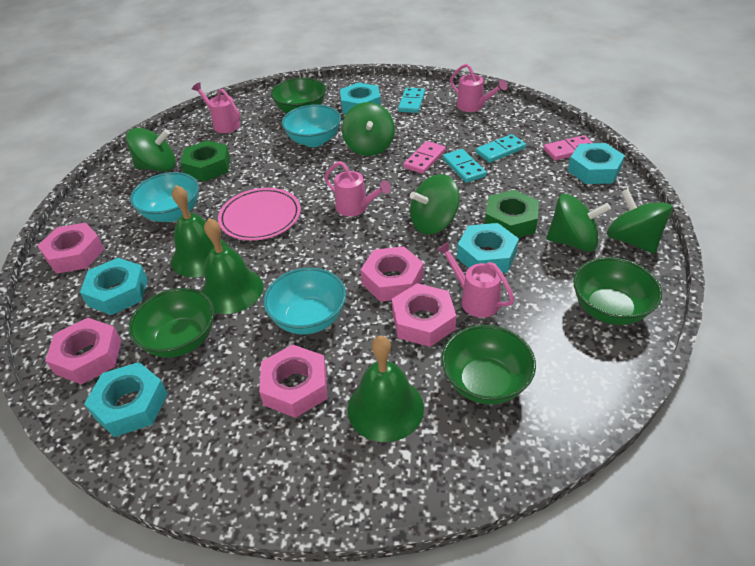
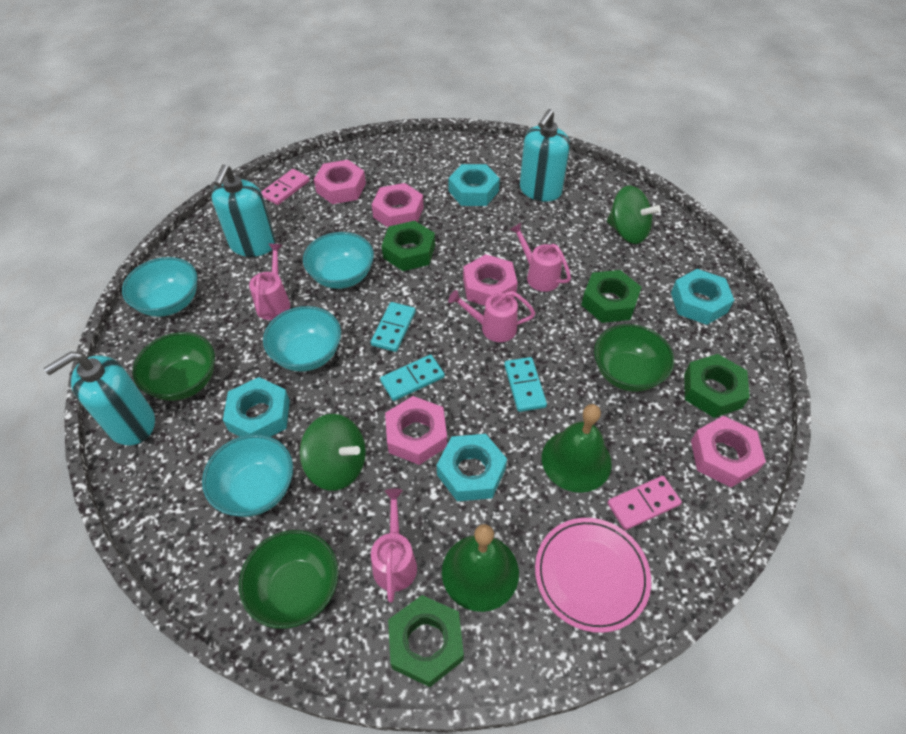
green bell: 3 -> 2
green bowl: 4 -> 3
green nut: 2 -> 4
green spinning top: 5 -> 2
turquoise bowl: 3 -> 4
turquoise nut: 5 -> 4
turquoise soap dispenser: 0 -> 3

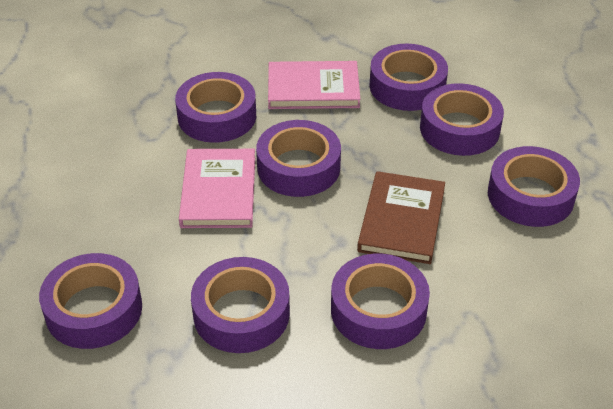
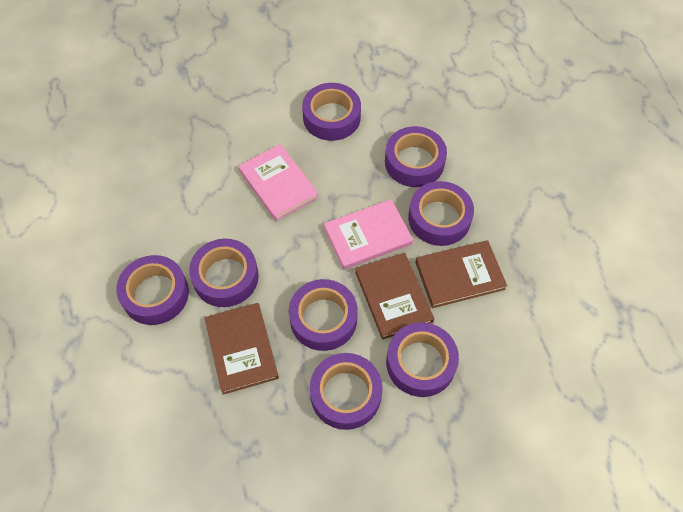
brown book: 1 -> 3

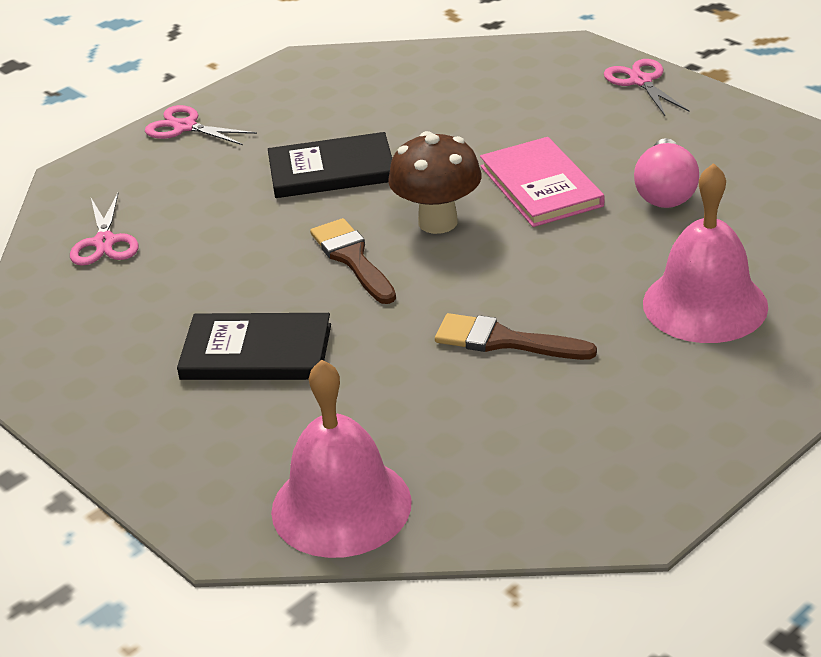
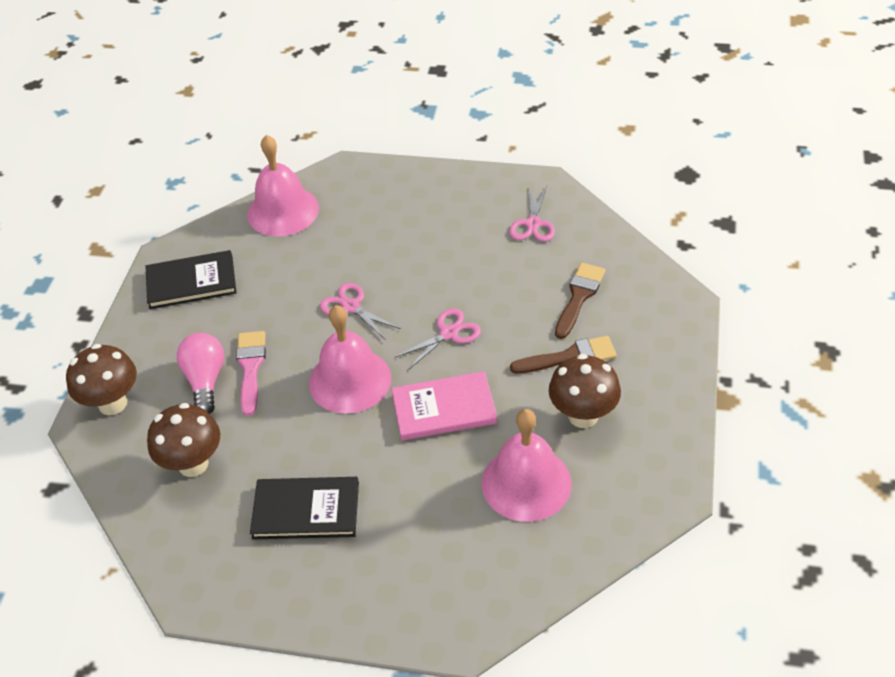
brown mushroom: 1 -> 3
pink bell: 2 -> 3
pink brush: 0 -> 1

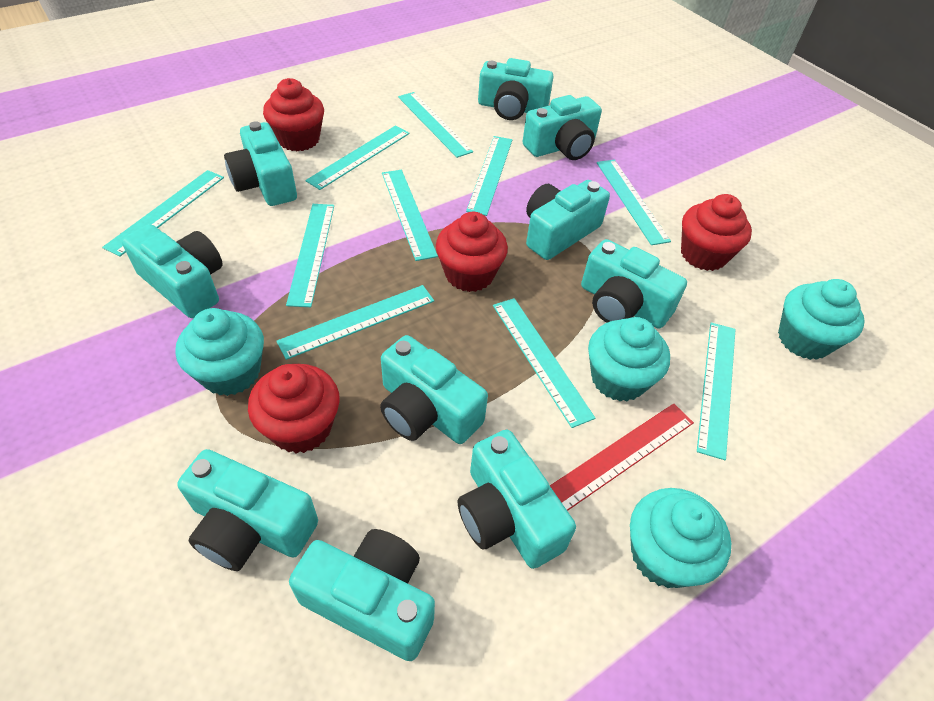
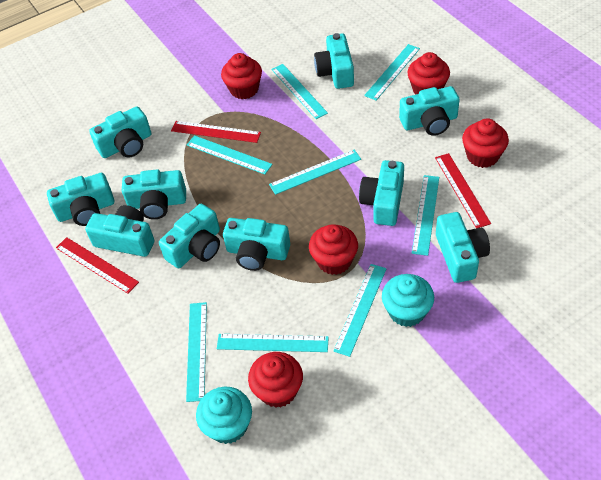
red cupcake: 4 -> 5
red ruler: 1 -> 3
turquoise cupcake: 4 -> 2
turquoise ruler: 10 -> 8

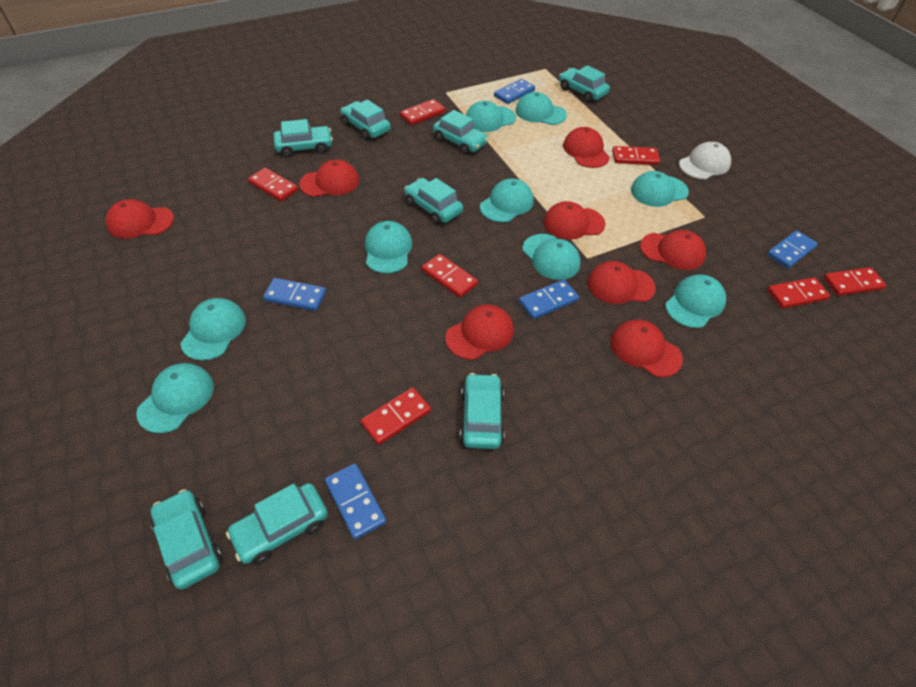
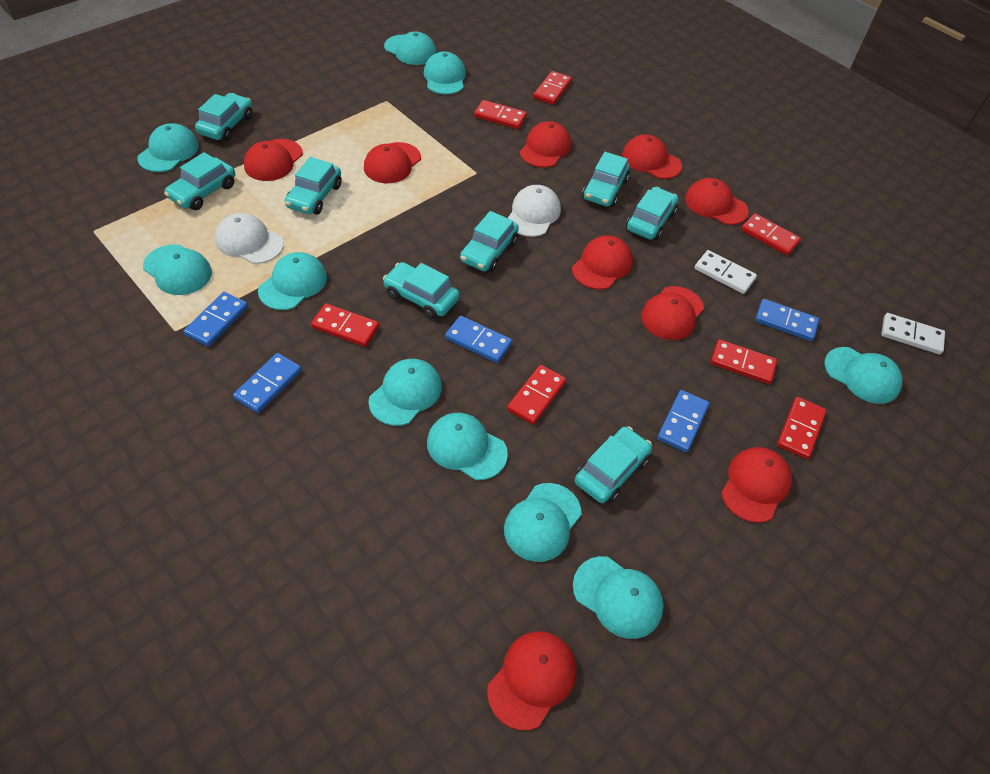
red cap: 8 -> 9
turquoise cap: 9 -> 10
white cap: 1 -> 2
white domino: 0 -> 2

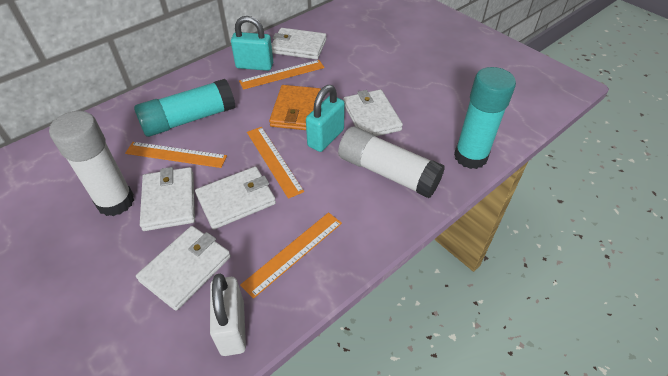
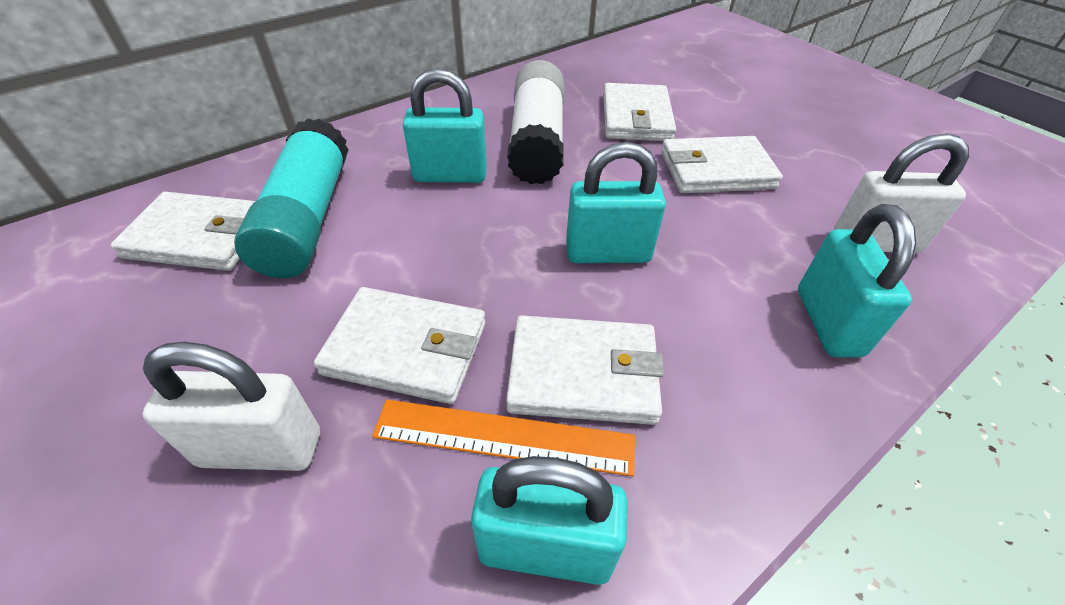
orange ruler: 4 -> 1
orange wallet: 1 -> 0
turquoise glue stick: 2 -> 1
turquoise padlock: 2 -> 4
white glue stick: 2 -> 1
white padlock: 1 -> 2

*****

### TASK TO COMPLETE
Please print the lines above word for word, starting at the one with "green bowl: 4 -> 3" and ending at the one with "red ruler: 1 -> 3", both included, and without any picture.

### WRITTEN RESPONSE
green bowl: 4 -> 3
green nut: 2 -> 4
green spinning top: 5 -> 2
turquoise bowl: 3 -> 4
turquoise nut: 5 -> 4
turquoise soap dispenser: 0 -> 3

brown book: 1 -> 3

brown mushroom: 1 -> 3
pink bell: 2 -> 3
pink brush: 0 -> 1

red cupcake: 4 -> 5
red ruler: 1 -> 3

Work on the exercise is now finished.